### To do
Pictures must not be copied, but every entry must be reproduced exactly.

+++ Provided data +++

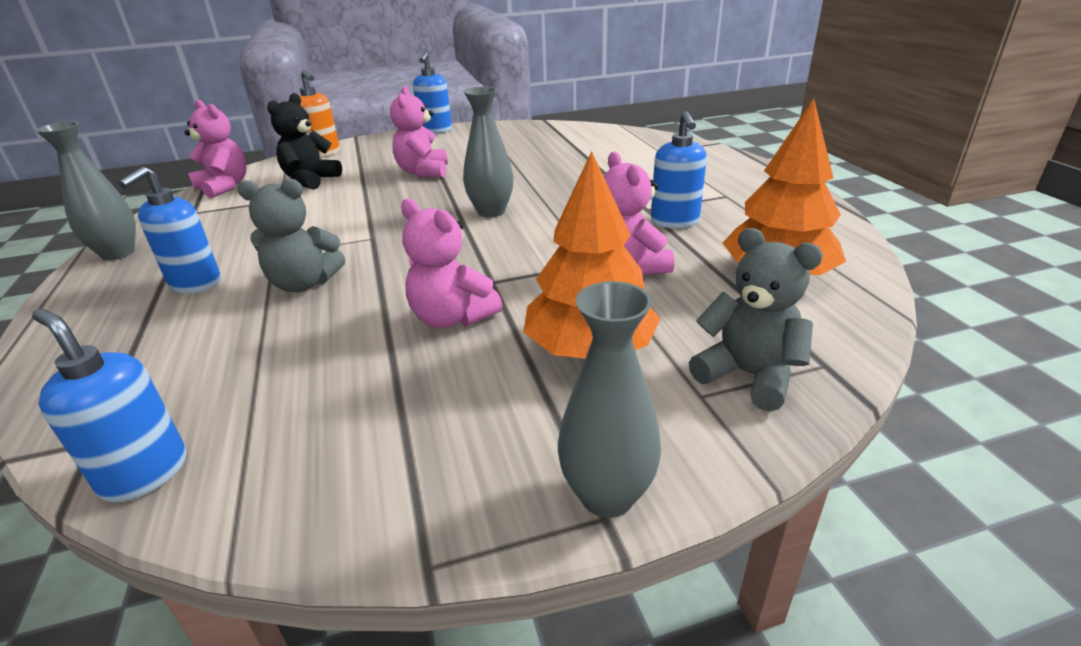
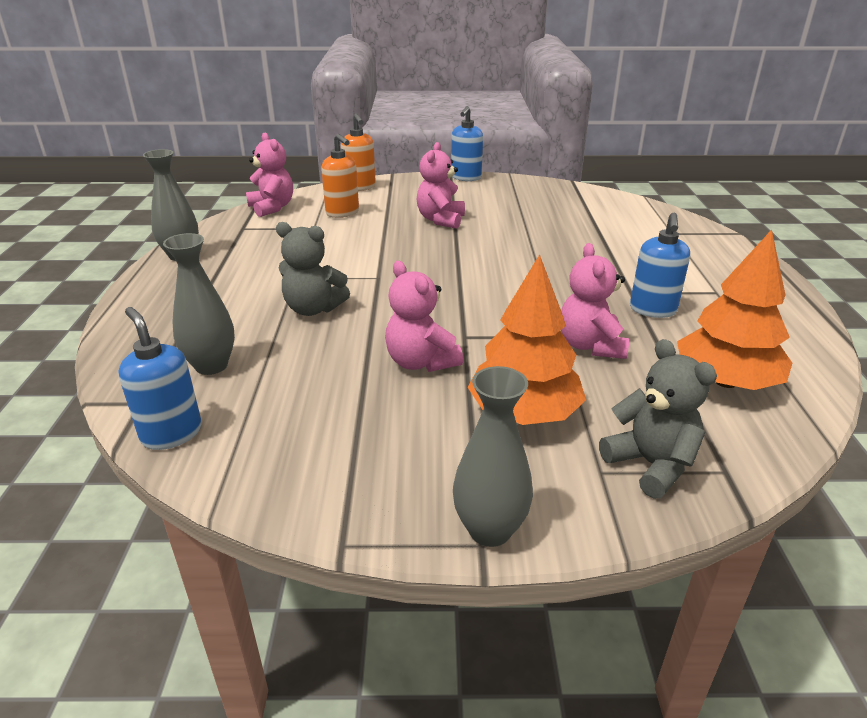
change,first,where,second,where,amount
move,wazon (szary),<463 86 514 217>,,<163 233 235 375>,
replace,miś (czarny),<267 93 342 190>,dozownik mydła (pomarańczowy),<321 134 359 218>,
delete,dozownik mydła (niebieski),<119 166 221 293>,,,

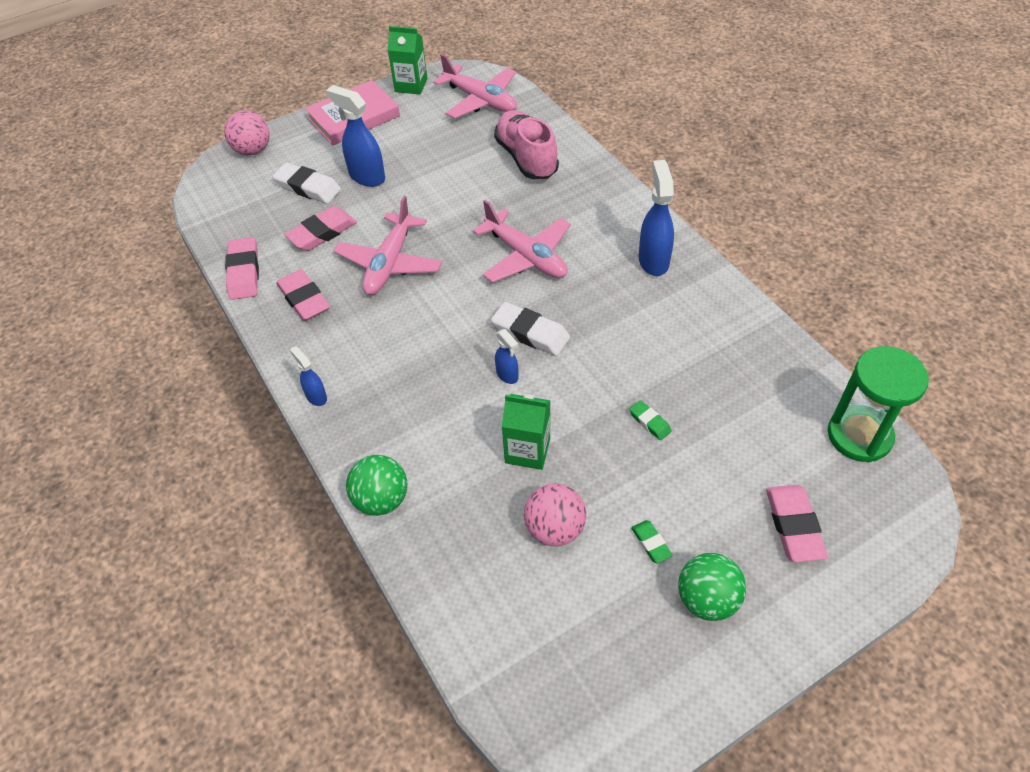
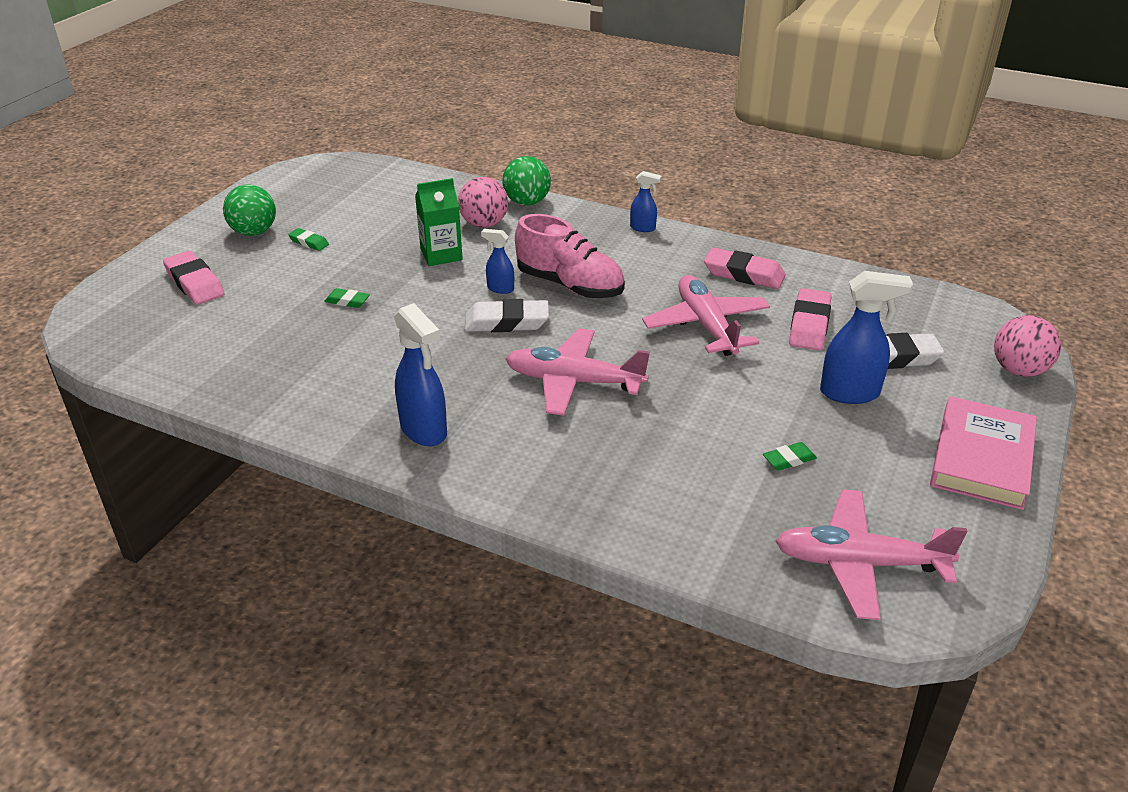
change,first,where,second,where,amount
move,piłka (różowy),<524 484 586 546>,,<458 177 508 228>,
move,but (różowy),<494 110 559 179>,,<515 214 625 298>,
insert,,,gumka do mazania (zielony),<763 442 817 470>,
delete,gumka do mazania (różowy),<225 237 259 300>,,,
delete,karton mleka (zielony),<388 26 427 94>,,,
delete,klepsydra (zielony),<828 346 929 463>,,,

+++

### Exercise response
change,first,where,second,where,amount
move,wazon (szary),<463 86 514 217>,,<163 233 235 375>,
replace,miś (czarny),<267 93 342 190>,dozownik mydła (pomarańczowy),<321 134 359 218>,
delete,dozownik mydła (niebieski),<119 166 221 293>,,,

change,first,where,second,where,amount
move,piłka (różowy),<524 484 586 546>,,<458 177 508 228>,
move,but (różowy),<494 110 559 179>,,<515 214 625 298>,
insert,,,gumka do mazania (zielony),<763 442 817 470>,
delete,gumka do mazania (różowy),<225 237 259 300>,,,
delete,karton mleka (zielony),<388 26 427 94>,,,
delete,klepsydra (zielony),<828 346 929 463>,,,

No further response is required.